Records for this task:
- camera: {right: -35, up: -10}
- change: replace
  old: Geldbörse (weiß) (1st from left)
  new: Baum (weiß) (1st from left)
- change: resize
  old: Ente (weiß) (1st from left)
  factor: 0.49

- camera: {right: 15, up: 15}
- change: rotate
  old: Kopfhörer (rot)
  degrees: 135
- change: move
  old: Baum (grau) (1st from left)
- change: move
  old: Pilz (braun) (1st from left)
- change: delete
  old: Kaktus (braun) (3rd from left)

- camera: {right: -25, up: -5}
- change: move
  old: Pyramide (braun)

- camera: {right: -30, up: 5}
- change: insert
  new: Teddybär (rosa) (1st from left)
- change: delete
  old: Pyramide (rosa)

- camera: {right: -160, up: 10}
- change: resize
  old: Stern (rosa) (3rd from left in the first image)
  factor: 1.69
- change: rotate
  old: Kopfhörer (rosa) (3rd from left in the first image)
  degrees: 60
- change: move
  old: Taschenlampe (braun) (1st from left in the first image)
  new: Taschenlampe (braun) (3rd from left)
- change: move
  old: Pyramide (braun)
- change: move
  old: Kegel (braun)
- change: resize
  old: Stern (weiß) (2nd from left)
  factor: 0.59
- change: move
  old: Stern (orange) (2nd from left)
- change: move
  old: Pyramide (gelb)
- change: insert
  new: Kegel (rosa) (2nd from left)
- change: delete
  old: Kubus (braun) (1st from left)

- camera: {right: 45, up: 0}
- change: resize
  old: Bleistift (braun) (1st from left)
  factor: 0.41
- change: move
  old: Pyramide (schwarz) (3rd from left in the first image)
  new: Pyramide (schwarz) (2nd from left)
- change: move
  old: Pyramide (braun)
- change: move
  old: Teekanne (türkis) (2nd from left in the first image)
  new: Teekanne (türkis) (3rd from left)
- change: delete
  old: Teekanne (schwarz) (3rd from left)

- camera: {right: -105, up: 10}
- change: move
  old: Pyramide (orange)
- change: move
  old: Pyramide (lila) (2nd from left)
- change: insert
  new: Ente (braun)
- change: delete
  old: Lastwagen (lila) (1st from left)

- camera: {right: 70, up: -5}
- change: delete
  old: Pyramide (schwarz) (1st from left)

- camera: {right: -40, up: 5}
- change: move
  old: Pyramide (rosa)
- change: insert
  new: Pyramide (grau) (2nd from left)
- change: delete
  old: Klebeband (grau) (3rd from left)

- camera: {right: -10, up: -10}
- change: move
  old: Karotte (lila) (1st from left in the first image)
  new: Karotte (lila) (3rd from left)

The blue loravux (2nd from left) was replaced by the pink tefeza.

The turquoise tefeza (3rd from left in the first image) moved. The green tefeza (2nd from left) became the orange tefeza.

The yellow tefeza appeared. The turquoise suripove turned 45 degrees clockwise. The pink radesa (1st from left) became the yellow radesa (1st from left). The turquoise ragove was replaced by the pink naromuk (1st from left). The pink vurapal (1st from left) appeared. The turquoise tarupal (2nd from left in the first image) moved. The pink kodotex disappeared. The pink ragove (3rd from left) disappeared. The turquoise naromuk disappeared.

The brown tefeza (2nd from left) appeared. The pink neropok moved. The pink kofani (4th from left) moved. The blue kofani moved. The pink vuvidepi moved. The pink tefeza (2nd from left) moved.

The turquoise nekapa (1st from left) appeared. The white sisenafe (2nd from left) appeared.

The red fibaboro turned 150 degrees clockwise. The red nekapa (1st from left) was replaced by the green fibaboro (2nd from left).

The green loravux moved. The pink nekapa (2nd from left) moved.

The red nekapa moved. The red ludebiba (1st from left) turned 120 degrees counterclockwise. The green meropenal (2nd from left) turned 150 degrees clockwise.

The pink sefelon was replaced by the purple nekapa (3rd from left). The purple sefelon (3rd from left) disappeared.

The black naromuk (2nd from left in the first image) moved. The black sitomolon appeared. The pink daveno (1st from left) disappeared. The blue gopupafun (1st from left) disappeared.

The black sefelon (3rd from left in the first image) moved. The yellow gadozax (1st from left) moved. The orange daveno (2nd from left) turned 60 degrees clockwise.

About this exercise:
The records above must be printed again in full, exactly as written.

Response:
- camera: {right: -35, up: -10}
- change: replace
  old: Geldbörse (weiß) (1st from left)
  new: Baum (weiß) (1st from left)
- change: resize
  old: Ente (weiß) (1st from left)
  factor: 0.49

- camera: {right: 15, up: 15}
- change: rotate
  old: Kopfhörer (rot)
  degrees: 135
- change: move
  old: Baum (grau) (1st from left)
- change: move
  old: Pilz (braun) (1st from left)
- change: delete
  old: Kaktus (braun) (3rd from left)

- camera: {right: -25, up: -5}
- change: move
  old: Pyramide (braun)

- camera: {right: -30, up: 5}
- change: insert
  new: Teddybär (rosa) (1st from left)
- change: delete
  old: Pyramide (rosa)

- camera: {right: -160, up: 10}
- change: resize
  old: Stern (rosa) (3rd from left in the first image)
  factor: 1.69
- change: rotate
  old: Kopfhörer (rosa) (3rd from left in the first image)
  degrees: 60
- change: move
  old: Taschenlampe (braun) (1st from left in the first image)
  new: Taschenlampe (braun) (3rd from left)
- change: move
  old: Pyramide (braun)
- change: move
  old: Kegel (braun)
- change: resize
  old: Stern (weiß) (2nd from left)
  factor: 0.59
- change: move
  old: Stern (orange) (2nd from left)
- change: move
  old: Pyramide (gelb)
- change: insert
  new: Kegel (rosa) (2nd from left)
- change: delete
  old: Kubus (braun) (1st from left)

- camera: {right: 45, up: 0}
- change: resize
  old: Bleistift (braun) (1st from left)
  factor: 0.41
- change: move
  old: Pyramide (schwarz) (3rd from left in the first image)
  new: Pyramide (schwarz) (2nd from left)
- change: move
  old: Pyramide (braun)
- change: move
  old: Teekanne (türkis) (2nd from left in the first image)
  new: Teekanne (türkis) (3rd from left)
- change: delete
  old: Teekanne (schwarz) (3rd from left)

- camera: {right: -105, up: 10}
- change: move
  old: Pyramide (orange)
- change: move
  old: Pyramide (lila) (2nd from left)
- change: insert
  new: Ente (braun)
- change: delete
  old: Lastwagen (lila) (1st from left)

- camera: {right: 70, up: -5}
- change: delete
  old: Pyramide (schwarz) (1st from left)

- camera: {right: -40, up: 5}
- change: move
  old: Pyramide (rosa)
- change: insert
  new: Pyramide (grau) (2nd from left)
- change: delete
  old: Klebeband (grau) (3rd from left)

- camera: {right: -10, up: -10}
- change: move
  old: Karotte (lila) (1st from left in the first image)
  new: Karotte (lila) (3rd from left)

The blue loravux (2nd from left) was replaced by the pink tefeza.

The turquoise tefeza (3rd from left in the first image) moved. The green tefeza (2nd from left) became the orange tefeza.

The yellow tefeza appeared. The turquoise suripove turned 45 degrees clockwise. The pink radesa (1st from left) became the yellow radesa (1st from left). The turquoise ragove was replaced by the pink naromuk (1st from left). The pink vurapal (1st from left) appeared. The turquoise tarupal (2nd from left in the first image) moved. The pink kodotex disappeared. The pink ragove (3rd from left) disappeared. The turquoise naromuk disappeared.

The brown tefeza (2nd from left) appeared. The pink neropok moved. The pink kofani (4th from left) moved. The blue kofani moved. The pink vuvidepi moved. The pink tefeza (2nd from left) moved.

The turquoise nekapa (1st from left) appeared. The white sisenafe (2nd from left) appeared.

The red fibaboro turned 150 degrees clockwise. The red nekapa (1st from left) was replaced by the green fibaboro (2nd from left).

The green loravux moved. The pink nekapa (2nd from left) moved.

The red nekapa moved. The red ludebiba (1st from left) turned 120 degrees counterclockwise. The green meropenal (2nd from left) turned 150 degrees clockwise.

The pink sefelon was replaced by the purple nekapa (3rd from left). The purple sefelon (3rd from left) disappeared.

The black naromuk (2nd from left in the first image) moved. The black sitomolon appeared. The pink daveno (1st from left) disappeared. The blue gopupafun (1st from left) disappeared.

The black sefelon (3rd from left in the first image) moved. The yellow gadozax (1st from left) moved. The orange daveno (2nd from left) turned 60 degrees clockwise.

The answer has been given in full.